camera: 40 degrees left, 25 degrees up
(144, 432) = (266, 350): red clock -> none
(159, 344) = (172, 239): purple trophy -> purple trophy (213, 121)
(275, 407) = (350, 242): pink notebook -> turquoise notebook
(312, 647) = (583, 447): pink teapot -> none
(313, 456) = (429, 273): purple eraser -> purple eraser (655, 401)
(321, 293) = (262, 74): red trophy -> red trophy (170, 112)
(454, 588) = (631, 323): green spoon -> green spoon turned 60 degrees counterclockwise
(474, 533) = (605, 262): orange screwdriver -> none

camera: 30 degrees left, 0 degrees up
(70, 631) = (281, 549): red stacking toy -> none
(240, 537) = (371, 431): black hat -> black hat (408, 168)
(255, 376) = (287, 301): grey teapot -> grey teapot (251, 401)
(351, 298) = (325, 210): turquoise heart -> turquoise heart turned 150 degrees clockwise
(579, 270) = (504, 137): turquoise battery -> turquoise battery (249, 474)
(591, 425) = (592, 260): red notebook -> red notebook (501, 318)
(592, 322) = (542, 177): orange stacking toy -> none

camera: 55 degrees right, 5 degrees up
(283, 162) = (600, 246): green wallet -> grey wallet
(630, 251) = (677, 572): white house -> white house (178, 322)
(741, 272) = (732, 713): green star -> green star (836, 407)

^^^^^^^^^^^^^^^^

> **Activity**
Nothing but the lines from the one that contains "(313, 456) = (429, 273): purple" through the end of the listing above should be copied, each exactly as written.

> **Output below**
(313, 456) = (429, 273): purple eraser -> purple eraser (655, 401)
(321, 293) = (262, 74): red trophy -> red trophy (170, 112)
(454, 588) = (631, 323): green spoon -> green spoon turned 60 degrees counterclockwise
(474, 533) = (605, 262): orange screwdriver -> none

camera: 30 degrees left, 0 degrees up
(70, 631) = (281, 549): red stacking toy -> none
(240, 537) = (371, 431): black hat -> black hat (408, 168)
(255, 376) = (287, 301): grey teapot -> grey teapot (251, 401)
(351, 298) = (325, 210): turquoise heart -> turquoise heart turned 150 degrees clockwise
(579, 270) = (504, 137): turquoise battery -> turquoise battery (249, 474)
(591, 425) = (592, 260): red notebook -> red notebook (501, 318)
(592, 322) = (542, 177): orange stacking toy -> none

camera: 55 degrees right, 5 degrees up
(283, 162) = (600, 246): green wallet -> grey wallet
(630, 251) = (677, 572): white house -> white house (178, 322)
(741, 272) = (732, 713): green star -> green star (836, 407)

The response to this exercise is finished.